Data items
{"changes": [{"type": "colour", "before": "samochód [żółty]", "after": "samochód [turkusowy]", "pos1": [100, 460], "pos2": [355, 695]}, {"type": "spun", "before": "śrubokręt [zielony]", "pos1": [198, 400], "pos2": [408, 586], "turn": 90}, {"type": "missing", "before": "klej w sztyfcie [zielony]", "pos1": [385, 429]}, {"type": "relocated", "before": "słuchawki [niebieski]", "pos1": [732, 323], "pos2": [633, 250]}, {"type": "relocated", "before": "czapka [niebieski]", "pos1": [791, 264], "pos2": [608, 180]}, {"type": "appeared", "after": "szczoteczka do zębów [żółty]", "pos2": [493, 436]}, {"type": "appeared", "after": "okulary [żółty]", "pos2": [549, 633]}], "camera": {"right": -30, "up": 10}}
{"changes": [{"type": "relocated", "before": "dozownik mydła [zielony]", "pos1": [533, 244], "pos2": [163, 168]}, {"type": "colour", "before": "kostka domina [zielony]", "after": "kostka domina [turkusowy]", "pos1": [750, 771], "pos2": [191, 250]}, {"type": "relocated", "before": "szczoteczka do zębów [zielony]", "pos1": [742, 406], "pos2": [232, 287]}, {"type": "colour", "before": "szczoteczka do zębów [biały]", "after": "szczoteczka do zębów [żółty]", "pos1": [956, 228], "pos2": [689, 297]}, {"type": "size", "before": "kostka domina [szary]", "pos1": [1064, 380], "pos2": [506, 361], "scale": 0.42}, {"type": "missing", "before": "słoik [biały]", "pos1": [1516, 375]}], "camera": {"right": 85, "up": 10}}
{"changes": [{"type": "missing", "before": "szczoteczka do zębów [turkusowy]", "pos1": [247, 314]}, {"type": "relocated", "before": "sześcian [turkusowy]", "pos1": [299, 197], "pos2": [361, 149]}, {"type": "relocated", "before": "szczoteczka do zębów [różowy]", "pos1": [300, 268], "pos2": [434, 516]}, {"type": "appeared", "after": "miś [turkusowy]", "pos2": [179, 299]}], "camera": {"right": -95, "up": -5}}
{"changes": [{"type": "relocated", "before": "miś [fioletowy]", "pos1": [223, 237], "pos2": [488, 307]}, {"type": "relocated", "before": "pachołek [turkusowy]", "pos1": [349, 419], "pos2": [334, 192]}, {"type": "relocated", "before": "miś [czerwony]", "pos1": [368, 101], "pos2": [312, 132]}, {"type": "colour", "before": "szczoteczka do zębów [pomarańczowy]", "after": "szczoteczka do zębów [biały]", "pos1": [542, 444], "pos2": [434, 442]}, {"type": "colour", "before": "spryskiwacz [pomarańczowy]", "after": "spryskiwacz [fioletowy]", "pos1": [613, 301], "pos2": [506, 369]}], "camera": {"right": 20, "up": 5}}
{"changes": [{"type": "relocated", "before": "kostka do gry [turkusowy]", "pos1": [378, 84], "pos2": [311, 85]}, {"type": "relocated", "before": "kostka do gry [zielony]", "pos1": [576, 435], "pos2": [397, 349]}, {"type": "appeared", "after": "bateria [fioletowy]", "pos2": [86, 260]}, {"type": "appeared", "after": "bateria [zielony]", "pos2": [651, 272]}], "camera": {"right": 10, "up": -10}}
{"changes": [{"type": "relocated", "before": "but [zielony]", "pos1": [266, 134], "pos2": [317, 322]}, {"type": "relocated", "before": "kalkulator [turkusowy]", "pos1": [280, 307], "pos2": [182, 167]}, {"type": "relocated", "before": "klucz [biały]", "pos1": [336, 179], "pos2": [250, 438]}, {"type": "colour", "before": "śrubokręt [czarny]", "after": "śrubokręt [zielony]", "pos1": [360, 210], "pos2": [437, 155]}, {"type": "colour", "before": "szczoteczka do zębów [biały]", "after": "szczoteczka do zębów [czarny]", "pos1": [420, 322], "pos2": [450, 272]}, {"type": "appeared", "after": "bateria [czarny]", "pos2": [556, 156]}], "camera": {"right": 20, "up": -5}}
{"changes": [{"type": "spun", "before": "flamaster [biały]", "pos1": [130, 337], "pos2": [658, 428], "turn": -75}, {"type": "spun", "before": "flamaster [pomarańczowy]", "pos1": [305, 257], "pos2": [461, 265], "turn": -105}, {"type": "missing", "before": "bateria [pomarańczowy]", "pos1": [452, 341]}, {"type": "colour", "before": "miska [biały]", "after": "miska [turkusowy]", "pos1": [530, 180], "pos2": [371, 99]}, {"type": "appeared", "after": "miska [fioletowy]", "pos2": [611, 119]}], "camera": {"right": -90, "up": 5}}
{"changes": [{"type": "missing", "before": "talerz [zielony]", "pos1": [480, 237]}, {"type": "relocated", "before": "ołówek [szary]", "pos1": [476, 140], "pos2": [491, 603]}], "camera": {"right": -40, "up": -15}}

- TASK DETAILS
Say every entry again, exactly as it reads.

- WRITTEN ANSWER
{"changes": [{"type": "colour", "before": "samochód [żółty]", "after": "samochód [turkusowy]", "pos1": [100, 460], "pos2": [355, 695]}, {"type": "spun", "before": "śrubokręt [zielony]", "pos1": [198, 400], "pos2": [408, 586], "turn": 90}, {"type": "missing", "before": "klej w sztyfcie [zielony]", "pos1": [385, 429]}, {"type": "relocated", "before": "słuchawki [niebieski]", "pos1": [732, 323], "pos2": [633, 250]}, {"type": "relocated", "before": "czapka [niebieski]", "pos1": [791, 264], "pos2": [608, 180]}, {"type": "appeared", "after": "szczoteczka do zębów [żółty]", "pos2": [493, 436]}, {"type": "appeared", "after": "okulary [żółty]", "pos2": [549, 633]}], "camera": {"right": -30, "up": 10}}
{"changes": [{"type": "relocated", "before": "dozownik mydła [zielony]", "pos1": [533, 244], "pos2": [163, 168]}, {"type": "colour", "before": "kostka domina [zielony]", "after": "kostka domina [turkusowy]", "pos1": [750, 771], "pos2": [191, 250]}, {"type": "relocated", "before": "szczoteczka do zębów [zielony]", "pos1": [742, 406], "pos2": [232, 287]}, {"type": "colour", "before": "szczoteczka do zębów [biały]", "after": "szczoteczka do zębów [żółty]", "pos1": [956, 228], "pos2": [689, 297]}, {"type": "size", "before": "kostka domina [szary]", "pos1": [1064, 380], "pos2": [506, 361], "scale": 0.42}, {"type": "missing", "before": "słoik [biały]", "pos1": [1516, 375]}], "camera": {"right": 85, "up": 10}}
{"changes": [{"type": "missing", "before": "szczoteczka do zębów [turkusowy]", "pos1": [247, 314]}, {"type": "relocated", "before": "sześcian [turkusowy]", "pos1": [299, 197], "pos2": [361, 149]}, {"type": "relocated", "before": "szczoteczka do zębów [różowy]", "pos1": [300, 268], "pos2": [434, 516]}, {"type": "appeared", "after": "miś [turkusowy]", "pos2": [179, 299]}], "camera": {"right": -95, "up": -5}}
{"changes": [{"type": "relocated", "before": "miś [fioletowy]", "pos1": [223, 237], "pos2": [488, 307]}, {"type": "relocated", "before": "pachołek [turkusowy]", "pos1": [349, 419], "pos2": [334, 192]}, {"type": "relocated", "before": "miś [czerwony]", "pos1": [368, 101], "pos2": [312, 132]}, {"type": "colour", "before": "szczoteczka do zębów [pomarańczowy]", "after": "szczoteczka do zębów [biały]", "pos1": [542, 444], "pos2": [434, 442]}, {"type": "colour", "before": "spryskiwacz [pomarańczowy]", "after": "spryskiwacz [fioletowy]", "pos1": [613, 301], "pos2": [506, 369]}], "camera": {"right": 20, "up": 5}}
{"changes": [{"type": "relocated", "before": "kostka do gry [turkusowy]", "pos1": [378, 84], "pos2": [311, 85]}, {"type": "relocated", "before": "kostka do gry [zielony]", "pos1": [576, 435], "pos2": [397, 349]}, {"type": "appeared", "after": "bateria [fioletowy]", "pos2": [86, 260]}, {"type": "appeared", "after": "bateria [zielony]", "pos2": [651, 272]}], "camera": {"right": 10, "up": -10}}
{"changes": [{"type": "relocated", "before": "but [zielony]", "pos1": [266, 134], "pos2": [317, 322]}, {"type": "relocated", "before": "kalkulator [turkusowy]", "pos1": [280, 307], "pos2": [182, 167]}, {"type": "relocated", "before": "klucz [biały]", "pos1": [336, 179], "pos2": [250, 438]}, {"type": "colour", "before": "śrubokręt [czarny]", "after": "śrubokręt [zielony]", "pos1": [360, 210], "pos2": [437, 155]}, {"type": "colour", "before": "szczoteczka do zębów [biały]", "after": "szczoteczka do zębów [czarny]", "pos1": [420, 322], "pos2": [450, 272]}, {"type": "appeared", "after": "bateria [czarny]", "pos2": [556, 156]}], "camera": {"right": 20, "up": -5}}
{"changes": [{"type": "spun", "before": "flamaster [biały]", "pos1": [130, 337], "pos2": [658, 428], "turn": -75}, {"type": "spun", "before": "flamaster [pomarańczowy]", "pos1": [305, 257], "pos2": [461, 265], "turn": -105}, {"type": "missing", "before": "bateria [pomarańczowy]", "pos1": [452, 341]}, {"type": "colour", "before": "miska [biały]", "after": "miska [turkusowy]", "pos1": [530, 180], "pos2": [371, 99]}, {"type": "appeared", "after": "miska [fioletowy]", "pos2": [611, 119]}], "camera": {"right": -90, "up": 5}}
{"changes": [{"type": "missing", "before": "talerz [zielony]", "pos1": [480, 237]}, {"type": "relocated", "before": "ołówek [szary]", "pos1": [476, 140], "pos2": [491, 603]}], "camera": {"right": -40, "up": -15}}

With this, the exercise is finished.